- _Work required_:
With the pictures removed, the data below must be transcribed in full and exactly.

- _Raw data_:

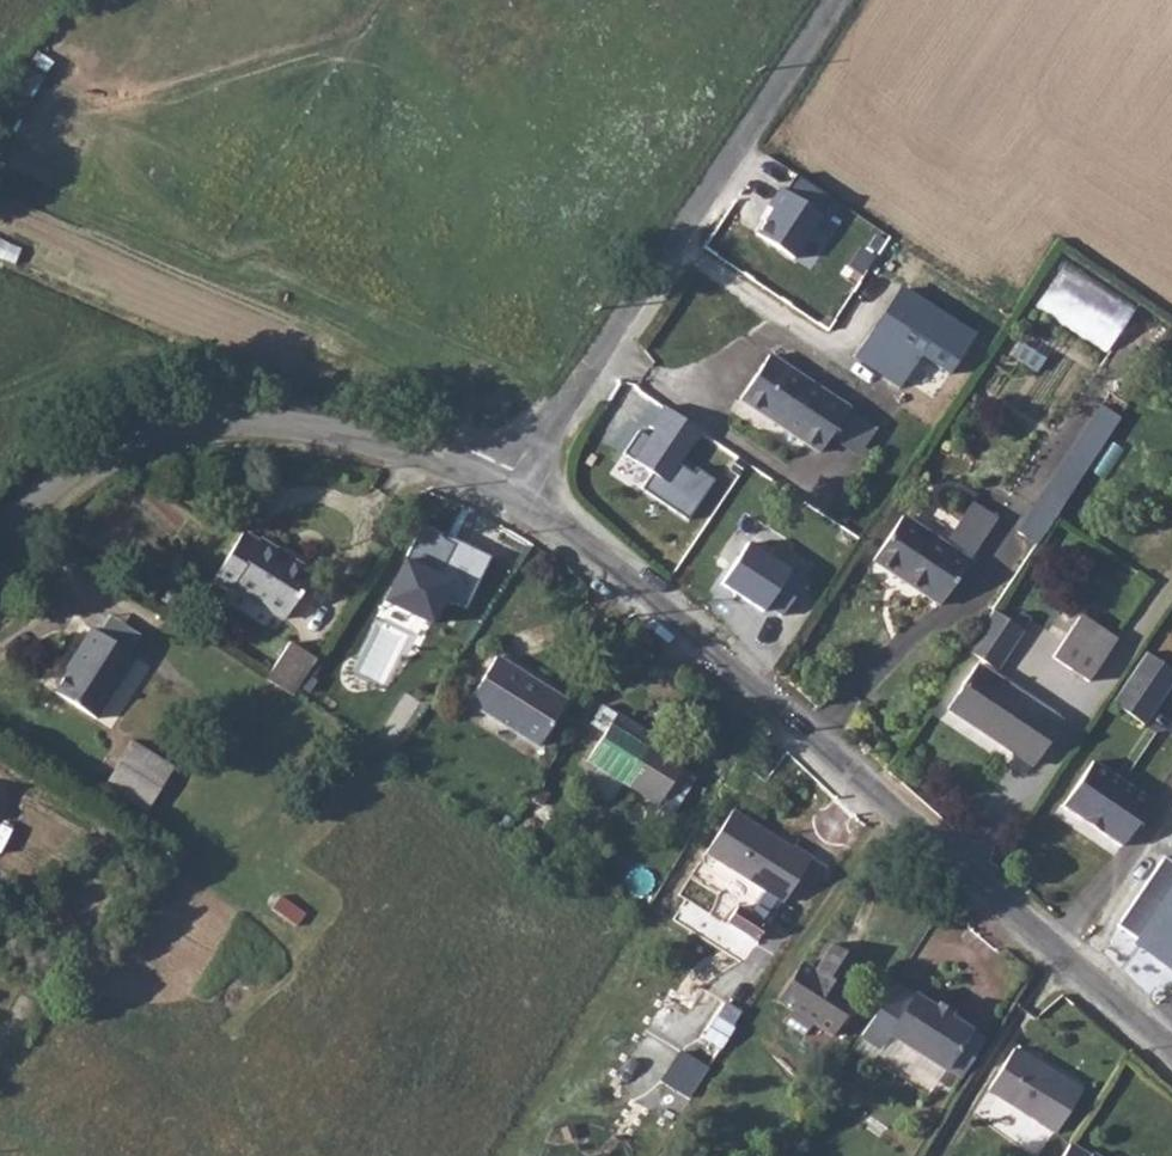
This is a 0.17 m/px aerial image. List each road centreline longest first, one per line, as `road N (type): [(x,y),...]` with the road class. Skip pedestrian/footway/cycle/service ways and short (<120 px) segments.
road 1 (unclassified): [(504,480),(1171,1049)]
road 2 (unclassified): [(833,0),(504,480)]
road 3 (unclassified): [(0,536),(98,453),(148,431),(246,420),(337,430),(504,480)]

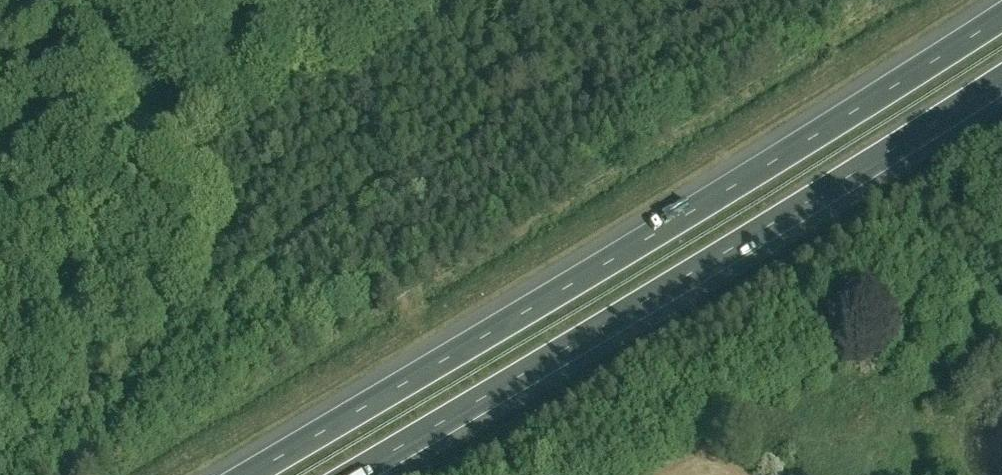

- _Response below_:
This is a 0.17 m/px aerial image. List each road centreline longest first, one per line, as `road N (type): [(x,y),...]` with the road class. Skip pedestrian/footway/cycle/service ways and short (<120 px) segments.
road 1 (unclassified): [(504,480),(1171,1049)]
road 2 (unclassified): [(833,0),(504,480)]
road 3 (unclassified): [(0,536),(98,453),(148,431),(246,420),(337,430),(504,480)]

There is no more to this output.